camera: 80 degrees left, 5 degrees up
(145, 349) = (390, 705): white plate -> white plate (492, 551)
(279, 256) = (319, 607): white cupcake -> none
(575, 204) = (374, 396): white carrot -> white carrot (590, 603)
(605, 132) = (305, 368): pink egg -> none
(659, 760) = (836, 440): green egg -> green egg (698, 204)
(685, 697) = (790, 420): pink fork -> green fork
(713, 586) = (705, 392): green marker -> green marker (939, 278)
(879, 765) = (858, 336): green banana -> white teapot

◆ ◆ ◆

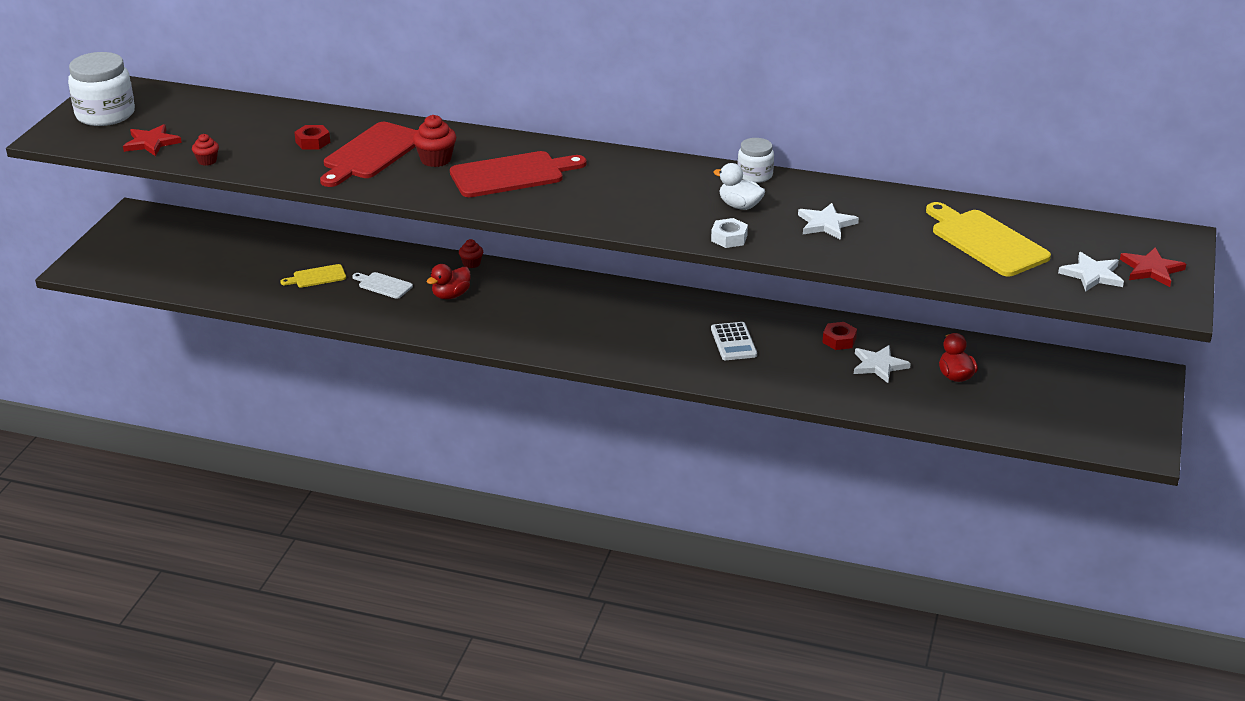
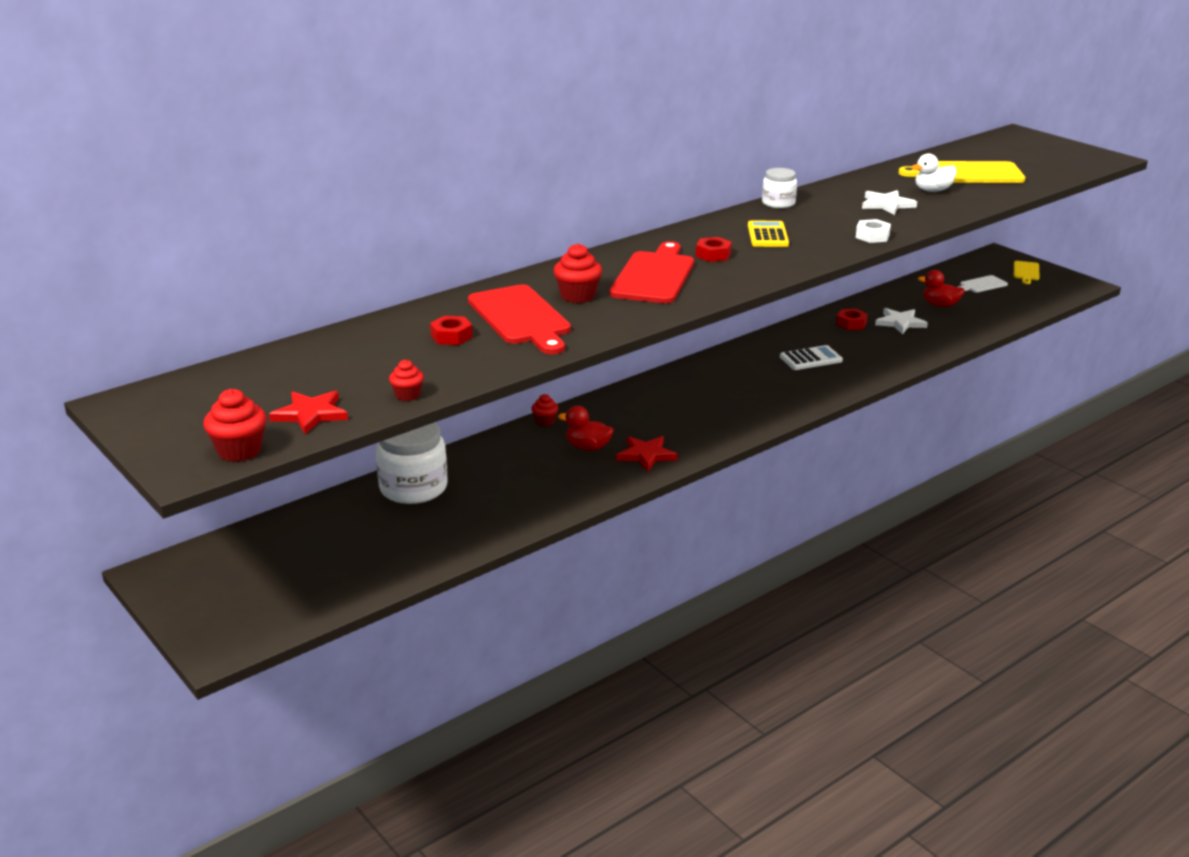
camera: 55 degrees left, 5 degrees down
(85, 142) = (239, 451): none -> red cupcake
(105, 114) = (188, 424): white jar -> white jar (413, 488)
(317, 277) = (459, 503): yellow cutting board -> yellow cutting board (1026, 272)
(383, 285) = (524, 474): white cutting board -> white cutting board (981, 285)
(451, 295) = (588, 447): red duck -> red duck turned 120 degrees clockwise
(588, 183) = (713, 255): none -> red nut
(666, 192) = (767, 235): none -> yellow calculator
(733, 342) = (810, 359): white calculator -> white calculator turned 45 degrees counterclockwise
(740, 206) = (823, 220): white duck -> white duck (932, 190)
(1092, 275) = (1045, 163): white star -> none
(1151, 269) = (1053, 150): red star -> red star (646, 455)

◆ ◆ ◆

* WHAT THE TASK REQUIRES *
Out of the entries above, write out only the lines between the line holding "(451, 295) = (588, 447): red" and the line holding "(1151, 269) = (1053, 150): red", inclusive, each exactly as given.

* PROBLEM SOLUTION *
(451, 295) = (588, 447): red duck -> red duck turned 120 degrees clockwise
(588, 183) = (713, 255): none -> red nut
(666, 192) = (767, 235): none -> yellow calculator
(733, 342) = (810, 359): white calculator -> white calculator turned 45 degrees counterclockwise
(740, 206) = (823, 220): white duck -> white duck (932, 190)
(1092, 275) = (1045, 163): white star -> none
(1151, 269) = (1053, 150): red star -> red star (646, 455)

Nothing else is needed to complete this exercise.